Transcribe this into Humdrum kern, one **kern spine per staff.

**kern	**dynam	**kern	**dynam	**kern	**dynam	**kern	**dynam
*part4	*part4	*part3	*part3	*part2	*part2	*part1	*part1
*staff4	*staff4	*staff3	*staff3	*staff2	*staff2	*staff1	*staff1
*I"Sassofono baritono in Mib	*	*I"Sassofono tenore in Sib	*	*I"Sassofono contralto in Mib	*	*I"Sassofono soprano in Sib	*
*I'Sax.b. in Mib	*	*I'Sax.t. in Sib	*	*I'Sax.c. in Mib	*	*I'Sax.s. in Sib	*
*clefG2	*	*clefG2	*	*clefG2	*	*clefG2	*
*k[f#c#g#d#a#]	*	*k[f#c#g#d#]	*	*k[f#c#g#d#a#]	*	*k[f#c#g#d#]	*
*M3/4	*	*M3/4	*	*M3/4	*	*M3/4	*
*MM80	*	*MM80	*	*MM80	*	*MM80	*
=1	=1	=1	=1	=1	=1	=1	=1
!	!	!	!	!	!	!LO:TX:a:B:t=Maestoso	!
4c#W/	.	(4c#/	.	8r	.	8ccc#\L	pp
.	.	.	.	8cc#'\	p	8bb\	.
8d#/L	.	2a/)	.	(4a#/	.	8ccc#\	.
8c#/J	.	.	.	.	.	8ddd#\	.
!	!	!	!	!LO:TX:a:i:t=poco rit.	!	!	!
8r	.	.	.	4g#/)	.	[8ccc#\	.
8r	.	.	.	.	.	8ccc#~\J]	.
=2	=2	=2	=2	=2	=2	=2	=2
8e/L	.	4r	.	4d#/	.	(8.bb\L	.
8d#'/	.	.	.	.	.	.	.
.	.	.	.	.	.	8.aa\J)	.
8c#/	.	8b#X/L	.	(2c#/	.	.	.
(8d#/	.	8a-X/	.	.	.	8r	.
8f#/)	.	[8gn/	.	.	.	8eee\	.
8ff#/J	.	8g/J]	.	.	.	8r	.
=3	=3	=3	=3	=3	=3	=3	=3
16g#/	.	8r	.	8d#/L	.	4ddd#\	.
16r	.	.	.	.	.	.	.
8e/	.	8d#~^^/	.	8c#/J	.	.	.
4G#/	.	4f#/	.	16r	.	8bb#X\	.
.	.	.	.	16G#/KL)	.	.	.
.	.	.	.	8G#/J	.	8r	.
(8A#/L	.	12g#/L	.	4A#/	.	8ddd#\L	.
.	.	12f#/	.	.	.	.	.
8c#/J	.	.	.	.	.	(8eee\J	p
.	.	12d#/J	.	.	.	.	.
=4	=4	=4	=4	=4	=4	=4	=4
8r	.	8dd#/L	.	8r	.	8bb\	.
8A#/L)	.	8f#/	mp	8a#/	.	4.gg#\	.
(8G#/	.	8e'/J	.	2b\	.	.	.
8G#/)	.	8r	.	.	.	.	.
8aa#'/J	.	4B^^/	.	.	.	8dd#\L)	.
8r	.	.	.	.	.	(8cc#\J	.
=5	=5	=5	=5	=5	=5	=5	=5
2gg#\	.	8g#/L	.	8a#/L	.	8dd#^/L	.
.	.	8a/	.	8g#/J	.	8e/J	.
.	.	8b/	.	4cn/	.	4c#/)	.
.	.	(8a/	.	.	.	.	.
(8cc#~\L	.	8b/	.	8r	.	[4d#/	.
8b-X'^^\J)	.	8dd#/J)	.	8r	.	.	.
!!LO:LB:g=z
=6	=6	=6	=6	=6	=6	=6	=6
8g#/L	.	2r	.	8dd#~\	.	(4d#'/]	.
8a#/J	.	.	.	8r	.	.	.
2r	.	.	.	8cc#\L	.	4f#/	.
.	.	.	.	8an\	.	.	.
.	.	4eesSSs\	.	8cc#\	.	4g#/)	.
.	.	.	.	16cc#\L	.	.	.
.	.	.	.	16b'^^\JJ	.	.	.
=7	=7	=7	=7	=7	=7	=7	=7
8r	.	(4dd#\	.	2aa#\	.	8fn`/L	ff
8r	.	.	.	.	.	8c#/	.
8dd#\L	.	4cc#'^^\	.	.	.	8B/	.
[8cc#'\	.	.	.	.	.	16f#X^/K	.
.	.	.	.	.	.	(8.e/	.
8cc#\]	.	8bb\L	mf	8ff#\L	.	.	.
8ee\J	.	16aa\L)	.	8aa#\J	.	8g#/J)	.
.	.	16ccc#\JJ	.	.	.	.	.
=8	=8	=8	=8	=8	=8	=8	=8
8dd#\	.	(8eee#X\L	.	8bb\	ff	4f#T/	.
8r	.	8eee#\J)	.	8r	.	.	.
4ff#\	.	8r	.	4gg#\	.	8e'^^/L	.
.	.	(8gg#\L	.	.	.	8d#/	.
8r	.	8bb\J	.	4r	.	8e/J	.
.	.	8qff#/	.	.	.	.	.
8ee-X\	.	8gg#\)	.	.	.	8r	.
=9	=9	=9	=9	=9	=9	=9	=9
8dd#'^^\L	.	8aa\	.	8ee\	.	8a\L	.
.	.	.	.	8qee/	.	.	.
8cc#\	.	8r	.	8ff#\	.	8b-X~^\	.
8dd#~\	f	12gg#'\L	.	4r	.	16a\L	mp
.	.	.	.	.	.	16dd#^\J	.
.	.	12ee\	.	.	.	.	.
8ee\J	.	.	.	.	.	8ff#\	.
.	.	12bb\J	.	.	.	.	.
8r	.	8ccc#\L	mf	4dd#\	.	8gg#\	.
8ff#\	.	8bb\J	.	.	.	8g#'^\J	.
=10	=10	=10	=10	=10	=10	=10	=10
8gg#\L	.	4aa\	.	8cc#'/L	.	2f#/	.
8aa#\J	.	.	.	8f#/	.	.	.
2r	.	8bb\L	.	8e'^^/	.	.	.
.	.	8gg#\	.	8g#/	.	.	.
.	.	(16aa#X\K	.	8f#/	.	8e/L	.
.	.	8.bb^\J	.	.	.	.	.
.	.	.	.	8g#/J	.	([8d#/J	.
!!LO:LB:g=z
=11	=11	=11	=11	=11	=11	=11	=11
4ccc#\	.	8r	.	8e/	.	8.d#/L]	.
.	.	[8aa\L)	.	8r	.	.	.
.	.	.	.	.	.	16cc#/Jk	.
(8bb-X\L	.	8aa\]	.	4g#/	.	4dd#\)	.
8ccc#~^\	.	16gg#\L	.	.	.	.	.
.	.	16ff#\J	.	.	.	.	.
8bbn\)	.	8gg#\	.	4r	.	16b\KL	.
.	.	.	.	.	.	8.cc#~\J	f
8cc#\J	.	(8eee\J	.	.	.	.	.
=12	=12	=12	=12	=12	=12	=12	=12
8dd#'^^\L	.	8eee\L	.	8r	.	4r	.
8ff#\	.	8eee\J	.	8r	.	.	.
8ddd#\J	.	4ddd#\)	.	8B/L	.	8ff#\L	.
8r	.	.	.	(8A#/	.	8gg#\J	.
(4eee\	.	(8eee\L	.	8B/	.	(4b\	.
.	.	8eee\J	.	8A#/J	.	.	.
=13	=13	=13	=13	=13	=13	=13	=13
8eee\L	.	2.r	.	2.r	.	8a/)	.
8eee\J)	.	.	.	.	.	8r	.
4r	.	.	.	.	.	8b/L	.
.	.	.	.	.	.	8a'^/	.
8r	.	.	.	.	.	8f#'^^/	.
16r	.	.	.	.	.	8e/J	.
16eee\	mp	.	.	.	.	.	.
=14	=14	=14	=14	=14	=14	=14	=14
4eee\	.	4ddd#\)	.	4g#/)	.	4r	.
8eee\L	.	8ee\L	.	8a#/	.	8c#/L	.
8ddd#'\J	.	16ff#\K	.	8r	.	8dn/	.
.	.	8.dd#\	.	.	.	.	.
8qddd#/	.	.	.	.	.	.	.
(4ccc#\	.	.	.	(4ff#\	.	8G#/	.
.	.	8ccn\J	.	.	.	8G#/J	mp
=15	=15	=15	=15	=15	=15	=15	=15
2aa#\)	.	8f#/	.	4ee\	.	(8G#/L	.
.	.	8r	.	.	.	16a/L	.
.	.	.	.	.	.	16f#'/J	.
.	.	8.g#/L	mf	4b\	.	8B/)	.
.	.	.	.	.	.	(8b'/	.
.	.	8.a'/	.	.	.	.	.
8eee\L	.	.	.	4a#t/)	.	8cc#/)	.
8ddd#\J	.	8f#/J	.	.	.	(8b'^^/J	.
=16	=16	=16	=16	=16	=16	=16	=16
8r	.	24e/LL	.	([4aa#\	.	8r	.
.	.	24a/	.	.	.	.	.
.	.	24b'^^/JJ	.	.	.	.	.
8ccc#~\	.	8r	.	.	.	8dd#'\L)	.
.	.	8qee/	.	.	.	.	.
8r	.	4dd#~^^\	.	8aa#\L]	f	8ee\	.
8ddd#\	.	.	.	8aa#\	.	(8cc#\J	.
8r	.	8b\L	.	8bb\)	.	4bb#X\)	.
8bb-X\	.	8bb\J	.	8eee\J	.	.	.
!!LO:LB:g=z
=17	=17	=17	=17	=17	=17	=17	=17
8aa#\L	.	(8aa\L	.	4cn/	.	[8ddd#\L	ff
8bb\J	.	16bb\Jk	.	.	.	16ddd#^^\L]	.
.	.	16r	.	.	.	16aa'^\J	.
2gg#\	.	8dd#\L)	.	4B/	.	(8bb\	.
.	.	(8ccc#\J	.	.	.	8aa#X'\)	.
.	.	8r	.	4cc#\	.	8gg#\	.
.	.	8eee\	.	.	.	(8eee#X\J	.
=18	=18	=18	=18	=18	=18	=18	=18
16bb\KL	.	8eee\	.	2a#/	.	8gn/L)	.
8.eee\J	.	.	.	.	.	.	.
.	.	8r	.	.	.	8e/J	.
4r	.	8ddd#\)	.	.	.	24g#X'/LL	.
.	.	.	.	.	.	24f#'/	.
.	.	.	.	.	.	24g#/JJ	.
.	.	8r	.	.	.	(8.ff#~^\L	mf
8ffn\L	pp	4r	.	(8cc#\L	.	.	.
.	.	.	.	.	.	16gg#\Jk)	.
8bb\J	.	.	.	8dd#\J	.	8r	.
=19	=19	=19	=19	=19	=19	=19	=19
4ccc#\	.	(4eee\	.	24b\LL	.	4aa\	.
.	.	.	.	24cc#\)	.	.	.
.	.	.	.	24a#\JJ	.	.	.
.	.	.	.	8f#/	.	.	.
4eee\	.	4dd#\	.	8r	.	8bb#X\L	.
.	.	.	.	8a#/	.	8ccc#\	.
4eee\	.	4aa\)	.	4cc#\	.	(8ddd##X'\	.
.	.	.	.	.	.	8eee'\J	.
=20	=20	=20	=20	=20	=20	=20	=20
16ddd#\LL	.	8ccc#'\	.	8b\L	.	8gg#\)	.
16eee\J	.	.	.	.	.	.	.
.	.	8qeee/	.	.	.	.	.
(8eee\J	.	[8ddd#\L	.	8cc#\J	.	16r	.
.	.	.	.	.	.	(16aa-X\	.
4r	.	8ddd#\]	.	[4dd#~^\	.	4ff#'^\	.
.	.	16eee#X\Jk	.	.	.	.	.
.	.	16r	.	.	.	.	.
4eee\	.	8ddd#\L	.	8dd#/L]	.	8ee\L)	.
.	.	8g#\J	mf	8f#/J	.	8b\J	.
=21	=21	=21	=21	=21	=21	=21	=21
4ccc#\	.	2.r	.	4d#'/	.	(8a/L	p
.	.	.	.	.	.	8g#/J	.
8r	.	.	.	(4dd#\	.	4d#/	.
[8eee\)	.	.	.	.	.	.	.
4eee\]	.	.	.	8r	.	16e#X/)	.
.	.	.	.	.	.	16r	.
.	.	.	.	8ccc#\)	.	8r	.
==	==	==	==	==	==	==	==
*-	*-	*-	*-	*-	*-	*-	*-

* [OBJECTIVE]: Show each line of the material above that contains the string "kern".

* [SOLUTION FOR THIS EXERCISE]:
Transcribe this into Humdrum kern, one **kern spine per staff.
**kern	**dynam	**kern	**dynam	**kern	**dynam	**kern	**dynam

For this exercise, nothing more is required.